* **Records for this exercise**:
══════════════════════════════

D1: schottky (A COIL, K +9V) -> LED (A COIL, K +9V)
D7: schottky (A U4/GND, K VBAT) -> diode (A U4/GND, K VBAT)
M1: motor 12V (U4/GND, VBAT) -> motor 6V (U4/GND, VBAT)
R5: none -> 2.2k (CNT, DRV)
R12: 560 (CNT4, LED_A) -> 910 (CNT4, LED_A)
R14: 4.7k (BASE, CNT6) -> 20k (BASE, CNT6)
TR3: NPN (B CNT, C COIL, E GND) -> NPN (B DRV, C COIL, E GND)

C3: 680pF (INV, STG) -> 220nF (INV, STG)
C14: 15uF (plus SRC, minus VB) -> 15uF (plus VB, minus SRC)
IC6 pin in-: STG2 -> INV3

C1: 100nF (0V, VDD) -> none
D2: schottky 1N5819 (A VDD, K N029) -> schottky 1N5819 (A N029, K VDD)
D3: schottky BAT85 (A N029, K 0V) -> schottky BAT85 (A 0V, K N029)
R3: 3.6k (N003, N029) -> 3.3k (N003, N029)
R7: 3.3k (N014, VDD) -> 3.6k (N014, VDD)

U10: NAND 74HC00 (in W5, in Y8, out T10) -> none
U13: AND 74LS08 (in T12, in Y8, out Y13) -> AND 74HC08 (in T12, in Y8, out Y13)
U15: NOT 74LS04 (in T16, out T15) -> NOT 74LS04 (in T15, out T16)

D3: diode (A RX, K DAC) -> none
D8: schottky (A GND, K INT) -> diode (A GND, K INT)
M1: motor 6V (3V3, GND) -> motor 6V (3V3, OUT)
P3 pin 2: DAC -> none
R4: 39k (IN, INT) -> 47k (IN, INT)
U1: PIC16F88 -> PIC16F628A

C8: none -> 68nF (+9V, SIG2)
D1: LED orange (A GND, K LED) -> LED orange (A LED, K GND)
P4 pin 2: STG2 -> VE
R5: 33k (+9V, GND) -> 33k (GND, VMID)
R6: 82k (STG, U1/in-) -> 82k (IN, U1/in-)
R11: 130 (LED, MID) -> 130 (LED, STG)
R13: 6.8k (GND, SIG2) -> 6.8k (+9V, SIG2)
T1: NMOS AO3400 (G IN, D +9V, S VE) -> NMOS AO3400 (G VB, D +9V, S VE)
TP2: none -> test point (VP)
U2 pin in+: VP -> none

══════════════════════════════

* **Aim of the task**:
Every line of the listing above that includes "COIL" should be copied out.

* **Answer to this exercise**:
D1: schottky (A COIL, K +9V) -> LED (A COIL, K +9V)
TR3: NPN (B CNT, C COIL, E GND) -> NPN (B DRV, C COIL, E GND)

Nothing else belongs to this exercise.